──────── Data provided

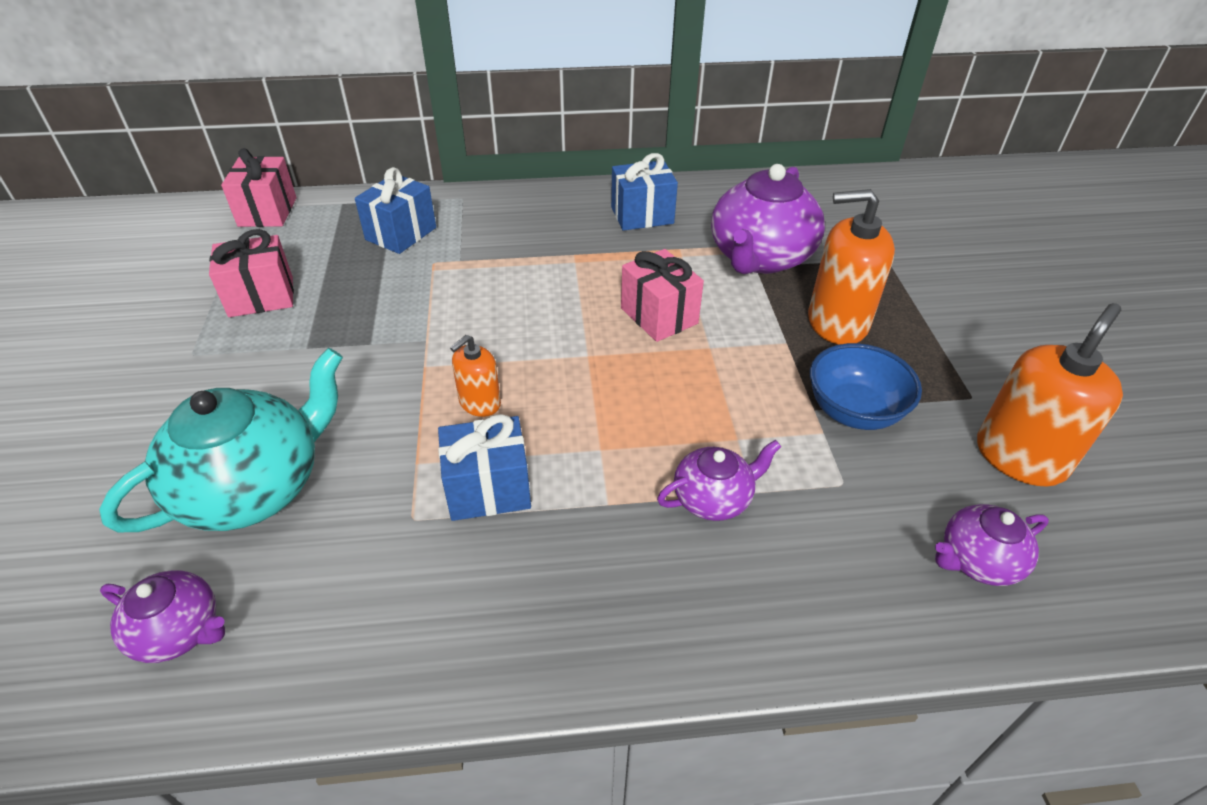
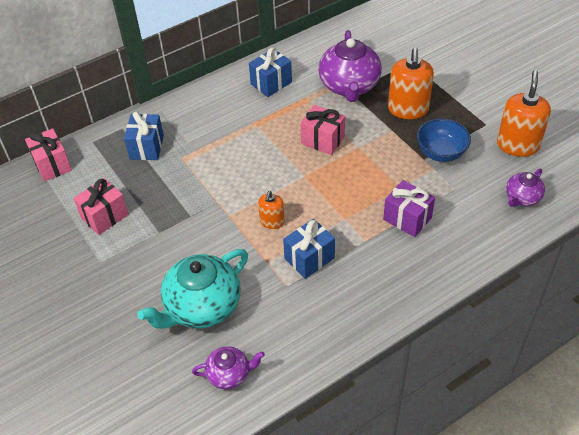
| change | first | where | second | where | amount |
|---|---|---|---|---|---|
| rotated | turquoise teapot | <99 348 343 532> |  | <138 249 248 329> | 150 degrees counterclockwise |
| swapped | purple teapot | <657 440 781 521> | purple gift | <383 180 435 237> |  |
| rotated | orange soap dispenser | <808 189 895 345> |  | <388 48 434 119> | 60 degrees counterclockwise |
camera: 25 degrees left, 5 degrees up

────────────────
──────── Data provided

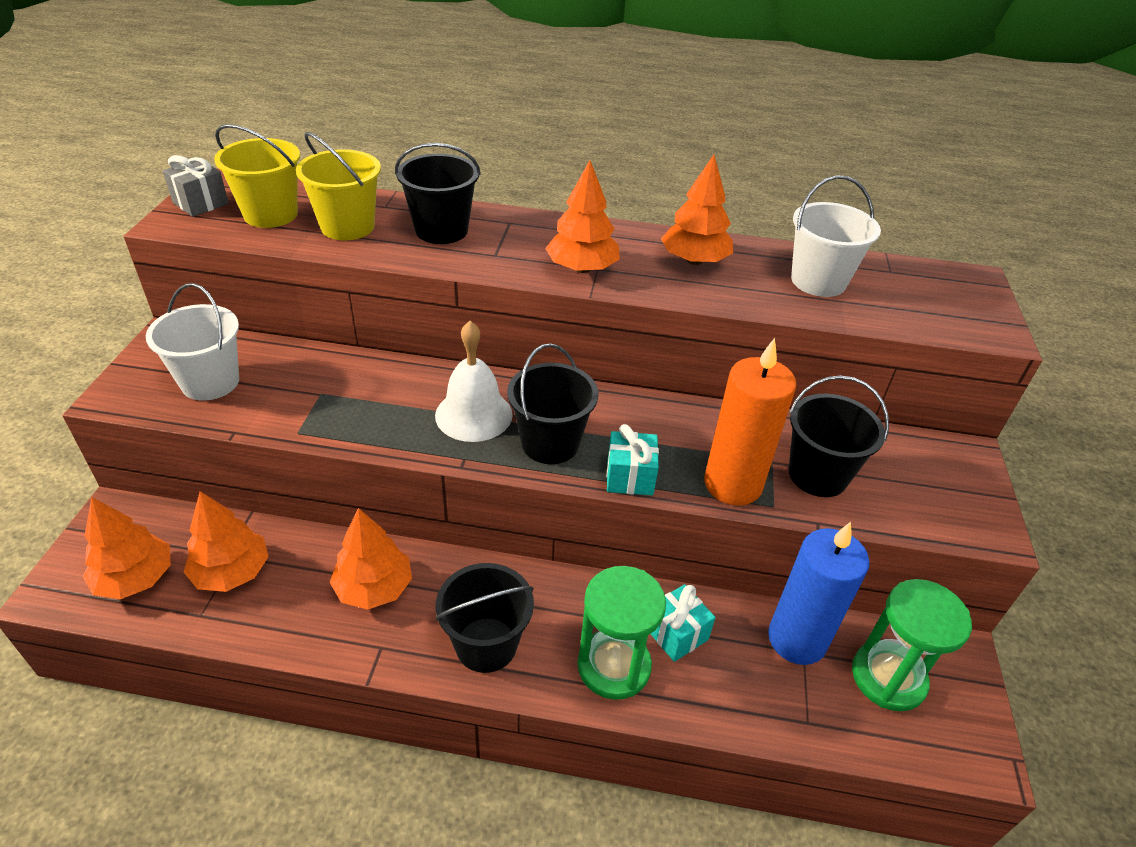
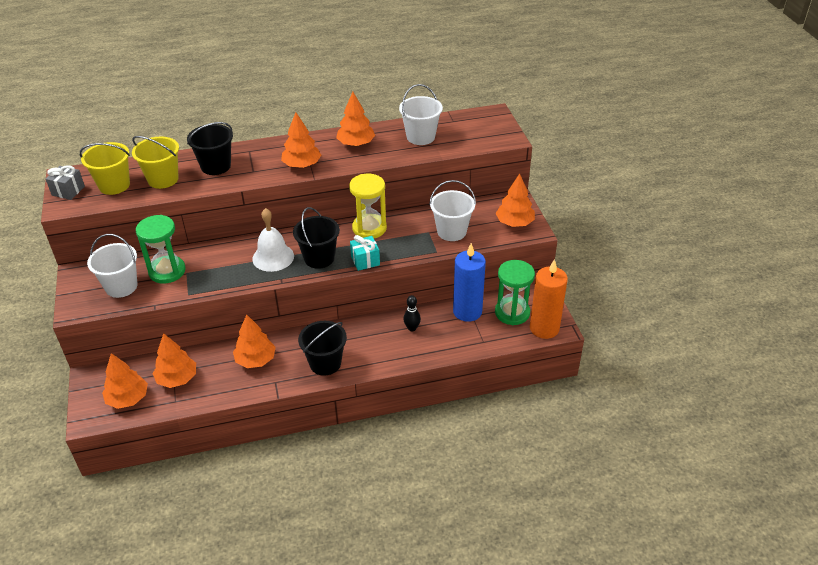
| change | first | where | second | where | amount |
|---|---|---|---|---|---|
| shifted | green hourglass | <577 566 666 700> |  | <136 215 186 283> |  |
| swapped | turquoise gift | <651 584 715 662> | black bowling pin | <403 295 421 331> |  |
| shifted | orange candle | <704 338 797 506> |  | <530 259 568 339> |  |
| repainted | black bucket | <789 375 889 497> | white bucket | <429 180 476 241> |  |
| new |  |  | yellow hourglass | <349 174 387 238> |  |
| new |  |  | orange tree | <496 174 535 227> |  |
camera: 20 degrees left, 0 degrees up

────────────────

**Your instructions**
Say how many lines in the entries above contain the string "camera". Give the number by itself.

**Response to the task**
2